(TO DO):
Filter the records down to the lines that hold the word "camera", and copy each of those lines.

(DATA FOR REVIEW):
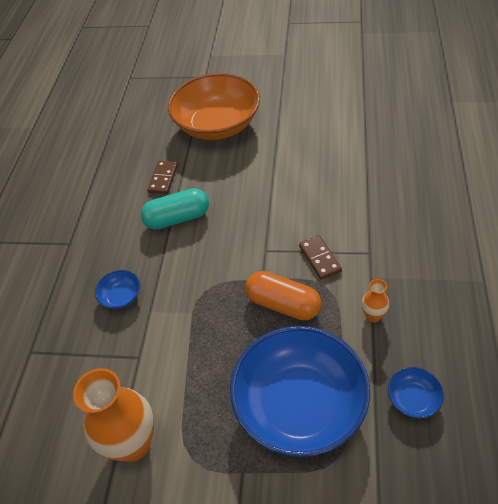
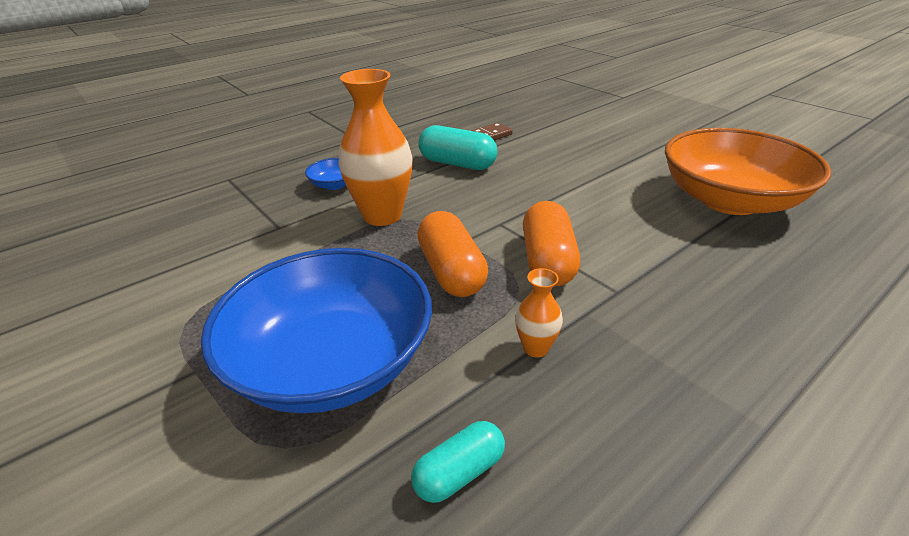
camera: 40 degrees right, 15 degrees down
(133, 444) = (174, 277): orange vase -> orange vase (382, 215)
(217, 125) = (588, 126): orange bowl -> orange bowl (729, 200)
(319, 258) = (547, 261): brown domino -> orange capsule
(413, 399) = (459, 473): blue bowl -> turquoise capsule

==

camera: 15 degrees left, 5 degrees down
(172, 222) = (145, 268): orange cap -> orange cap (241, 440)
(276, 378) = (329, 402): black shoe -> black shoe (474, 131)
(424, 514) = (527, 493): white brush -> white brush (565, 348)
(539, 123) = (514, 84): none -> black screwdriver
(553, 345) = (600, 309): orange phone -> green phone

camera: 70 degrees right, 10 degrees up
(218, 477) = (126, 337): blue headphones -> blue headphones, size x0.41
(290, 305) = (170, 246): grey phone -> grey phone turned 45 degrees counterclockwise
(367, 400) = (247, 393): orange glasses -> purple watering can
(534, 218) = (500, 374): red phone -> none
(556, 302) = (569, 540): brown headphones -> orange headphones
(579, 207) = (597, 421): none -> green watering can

...

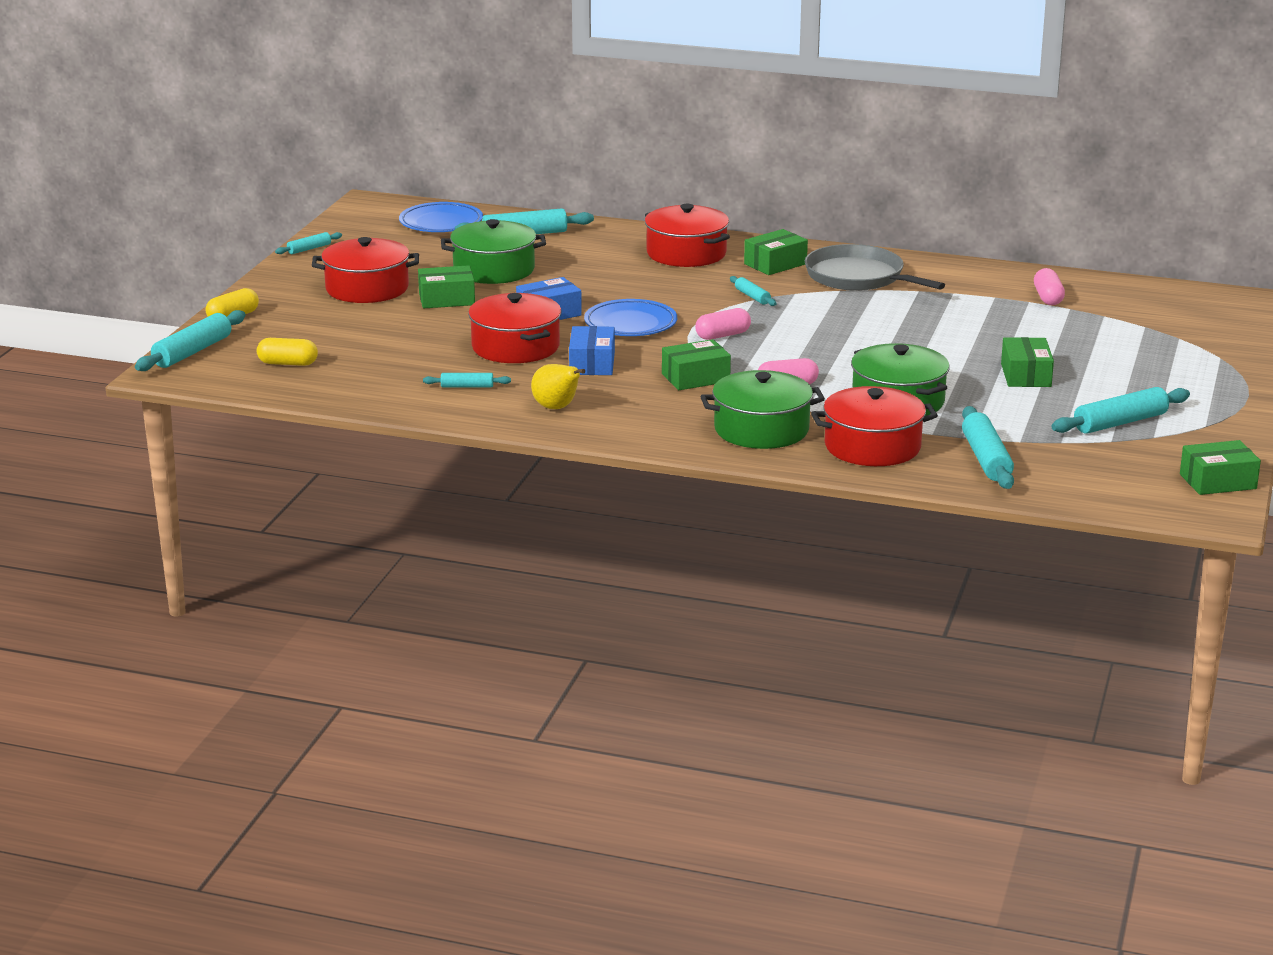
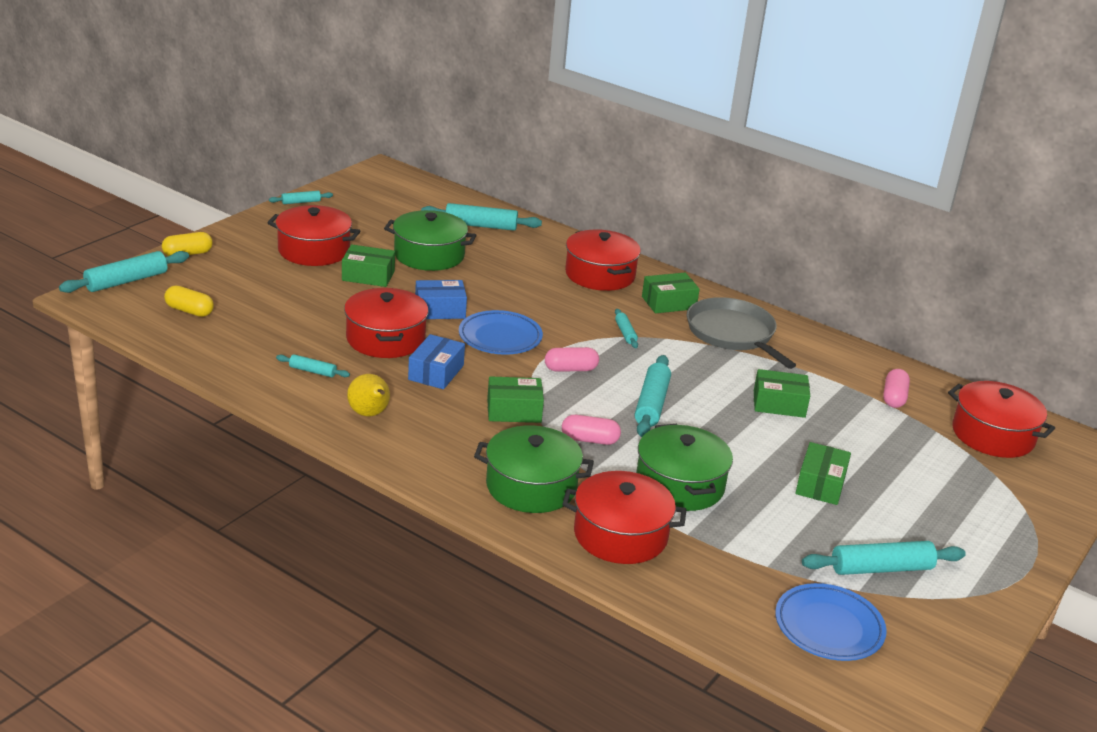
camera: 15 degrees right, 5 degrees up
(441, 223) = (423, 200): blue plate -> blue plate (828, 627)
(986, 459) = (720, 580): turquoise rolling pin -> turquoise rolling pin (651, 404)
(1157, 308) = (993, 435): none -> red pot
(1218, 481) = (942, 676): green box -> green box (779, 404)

(SOLUTION):
camera: 40 degrees right, 15 degrees down
camera: 15 degrees left, 5 degrees down
camera: 70 degrees right, 10 degrees up
camera: 15 degrees right, 5 degrees up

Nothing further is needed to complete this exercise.